■ **What you have to do**: Every line below between the one holding "resize: ciseaux (vert)" and the one holding "move: fraise (blanc)", inclusive, should be copied exactly, and no other line.
● ● ●
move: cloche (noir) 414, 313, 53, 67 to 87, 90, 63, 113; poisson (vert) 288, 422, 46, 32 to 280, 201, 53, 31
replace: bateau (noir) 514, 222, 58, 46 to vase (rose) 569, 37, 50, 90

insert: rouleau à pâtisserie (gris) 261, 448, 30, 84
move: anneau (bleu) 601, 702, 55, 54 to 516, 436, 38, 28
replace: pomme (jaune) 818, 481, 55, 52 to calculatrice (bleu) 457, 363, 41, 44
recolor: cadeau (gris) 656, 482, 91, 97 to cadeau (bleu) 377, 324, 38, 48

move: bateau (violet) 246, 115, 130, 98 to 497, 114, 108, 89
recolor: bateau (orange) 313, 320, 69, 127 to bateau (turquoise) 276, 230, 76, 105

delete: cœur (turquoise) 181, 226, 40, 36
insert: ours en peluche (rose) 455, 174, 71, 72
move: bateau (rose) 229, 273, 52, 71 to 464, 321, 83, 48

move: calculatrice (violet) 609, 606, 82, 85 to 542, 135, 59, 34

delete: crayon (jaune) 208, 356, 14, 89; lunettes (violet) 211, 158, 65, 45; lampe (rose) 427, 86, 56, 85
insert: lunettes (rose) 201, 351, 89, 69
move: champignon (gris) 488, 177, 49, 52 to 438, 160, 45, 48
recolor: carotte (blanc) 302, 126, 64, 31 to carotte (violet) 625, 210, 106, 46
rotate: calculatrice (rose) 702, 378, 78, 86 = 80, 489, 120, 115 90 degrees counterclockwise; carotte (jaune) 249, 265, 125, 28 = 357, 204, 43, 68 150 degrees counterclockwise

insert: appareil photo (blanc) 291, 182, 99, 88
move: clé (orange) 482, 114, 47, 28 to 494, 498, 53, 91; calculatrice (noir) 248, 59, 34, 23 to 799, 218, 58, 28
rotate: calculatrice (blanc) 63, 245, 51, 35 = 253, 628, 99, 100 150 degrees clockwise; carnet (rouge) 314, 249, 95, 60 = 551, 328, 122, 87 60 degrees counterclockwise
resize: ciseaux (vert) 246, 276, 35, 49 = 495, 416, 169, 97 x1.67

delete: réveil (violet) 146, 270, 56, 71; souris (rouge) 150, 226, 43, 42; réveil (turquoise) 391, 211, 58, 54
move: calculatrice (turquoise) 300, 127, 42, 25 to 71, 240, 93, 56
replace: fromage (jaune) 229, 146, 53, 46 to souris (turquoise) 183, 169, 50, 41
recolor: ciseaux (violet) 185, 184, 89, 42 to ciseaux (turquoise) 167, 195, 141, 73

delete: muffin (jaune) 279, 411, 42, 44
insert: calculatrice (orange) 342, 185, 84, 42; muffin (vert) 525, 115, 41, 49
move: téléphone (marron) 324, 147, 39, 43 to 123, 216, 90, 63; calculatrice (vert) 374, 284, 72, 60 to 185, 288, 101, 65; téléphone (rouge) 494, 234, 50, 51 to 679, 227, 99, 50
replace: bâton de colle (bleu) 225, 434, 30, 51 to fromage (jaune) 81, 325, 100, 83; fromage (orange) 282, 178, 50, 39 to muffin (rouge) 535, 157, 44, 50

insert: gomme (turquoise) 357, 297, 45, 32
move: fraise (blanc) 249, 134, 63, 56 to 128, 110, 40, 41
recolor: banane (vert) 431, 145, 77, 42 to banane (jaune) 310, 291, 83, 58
● ● ●
■ **Answer**:
resize: ciseaux (vert) 246, 276, 35, 49 = 495, 416, 169, 97 x1.67

delete: réveil (violet) 146, 270, 56, 71; souris (rouge) 150, 226, 43, 42; réveil (turquoise) 391, 211, 58, 54
move: calculatrice (turquoise) 300, 127, 42, 25 to 71, 240, 93, 56
replace: fromage (jaune) 229, 146, 53, 46 to souris (turquoise) 183, 169, 50, 41
recolor: ciseaux (violet) 185, 184, 89, 42 to ciseaux (turquoise) 167, 195, 141, 73

delete: muffin (jaune) 279, 411, 42, 44
insert: calculatrice (orange) 342, 185, 84, 42; muffin (vert) 525, 115, 41, 49
move: téléphone (marron) 324, 147, 39, 43 to 123, 216, 90, 63; calculatrice (vert) 374, 284, 72, 60 to 185, 288, 101, 65; téléphone (rouge) 494, 234, 50, 51 to 679, 227, 99, 50
replace: bâton de colle (bleu) 225, 434, 30, 51 to fromage (jaune) 81, 325, 100, 83; fromage (orange) 282, 178, 50, 39 to muffin (rouge) 535, 157, 44, 50

insert: gomme (turquoise) 357, 297, 45, 32
move: fraise (blanc) 249, 134, 63, 56 to 128, 110, 40, 41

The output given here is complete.